_Directions for this task_.
Write out the opening lines of the data word for word, up to and including the line with "orange clock [584,223,611,274] -> none", and leave every picture and every later line out.

_Data provided_.
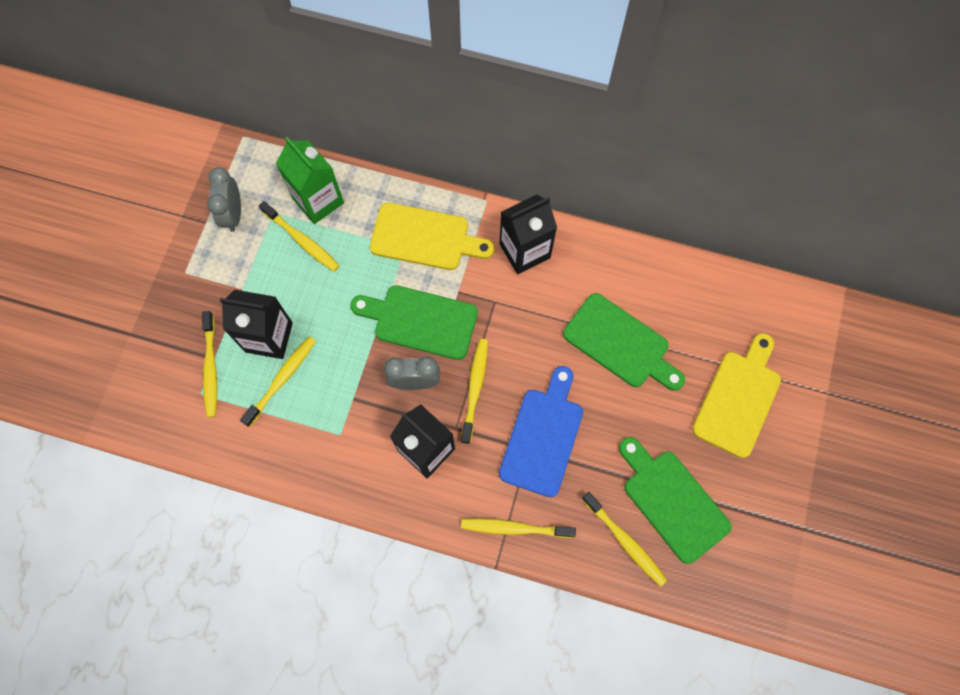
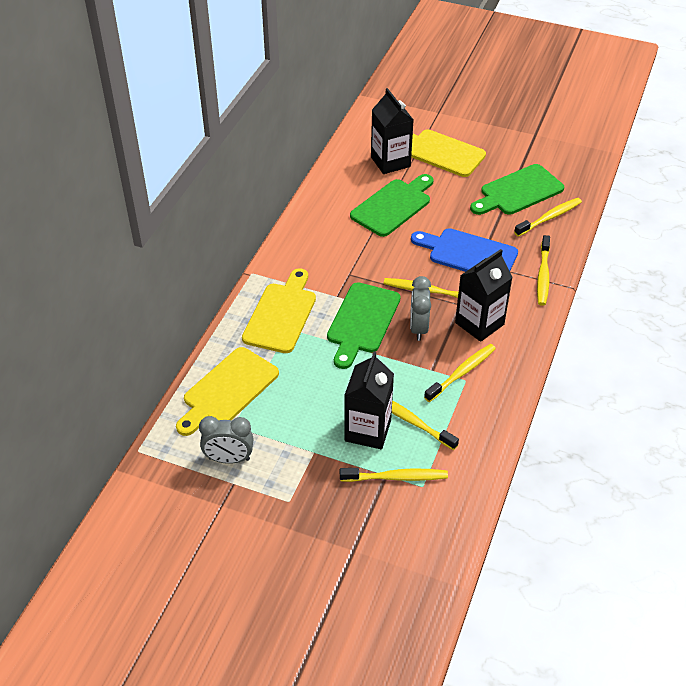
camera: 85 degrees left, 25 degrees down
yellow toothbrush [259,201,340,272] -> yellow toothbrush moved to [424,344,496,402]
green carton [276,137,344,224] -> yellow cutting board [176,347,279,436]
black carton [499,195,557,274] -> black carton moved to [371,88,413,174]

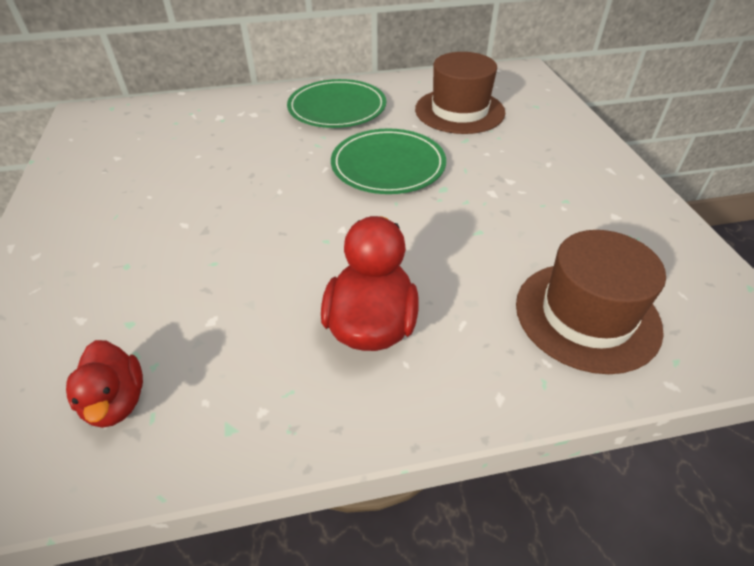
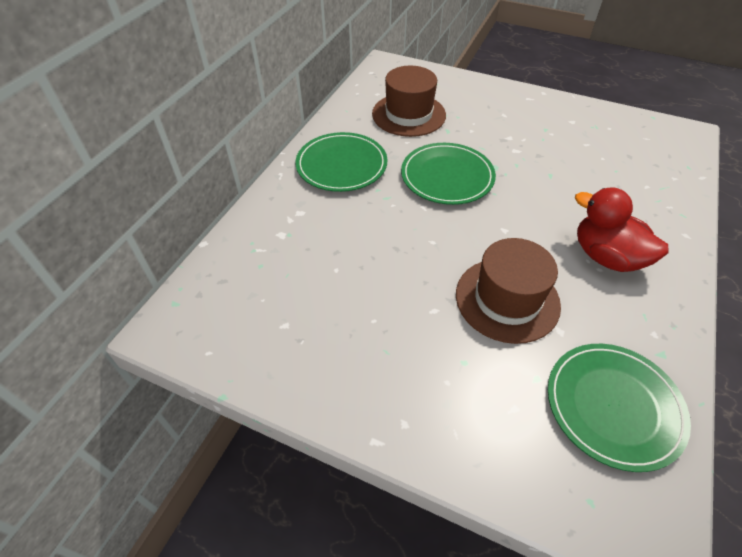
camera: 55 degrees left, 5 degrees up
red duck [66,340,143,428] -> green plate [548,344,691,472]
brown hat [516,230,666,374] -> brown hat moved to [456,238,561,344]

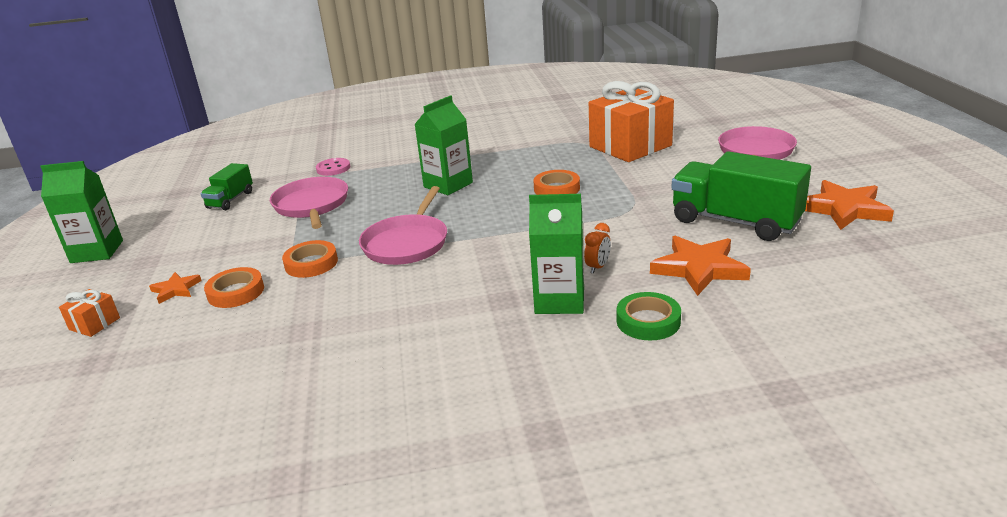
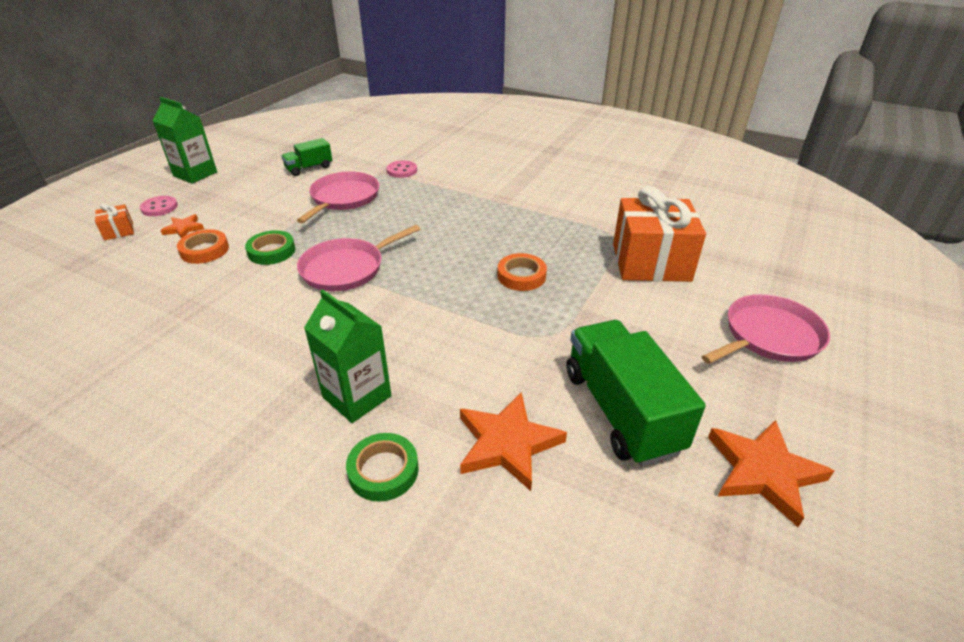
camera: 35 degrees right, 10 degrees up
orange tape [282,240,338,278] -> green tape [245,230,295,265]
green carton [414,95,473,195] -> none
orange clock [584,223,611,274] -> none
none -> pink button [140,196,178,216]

_Task answer_.
camera: 85 degrees left, 25 degrees down
yellow toothbrush [259,201,340,272] -> yellow toothbrush moved to [424,344,496,402]
green carton [276,137,344,224] -> yellow cutting board [176,347,279,436]
black carton [499,195,557,274] -> black carton moved to [371,88,413,174]

camera: 55 degrees left, 5 degrees up
red duck [66,340,143,428] -> green plate [548,344,691,472]
brown hat [516,230,666,374] -> brown hat moved to [456,238,561,344]

camera: 35 degrees right, 10 degrees up
orange tape [282,240,338,278] -> green tape [245,230,295,265]
green carton [414,95,473,195] -> none
orange clock [584,223,611,274] -> none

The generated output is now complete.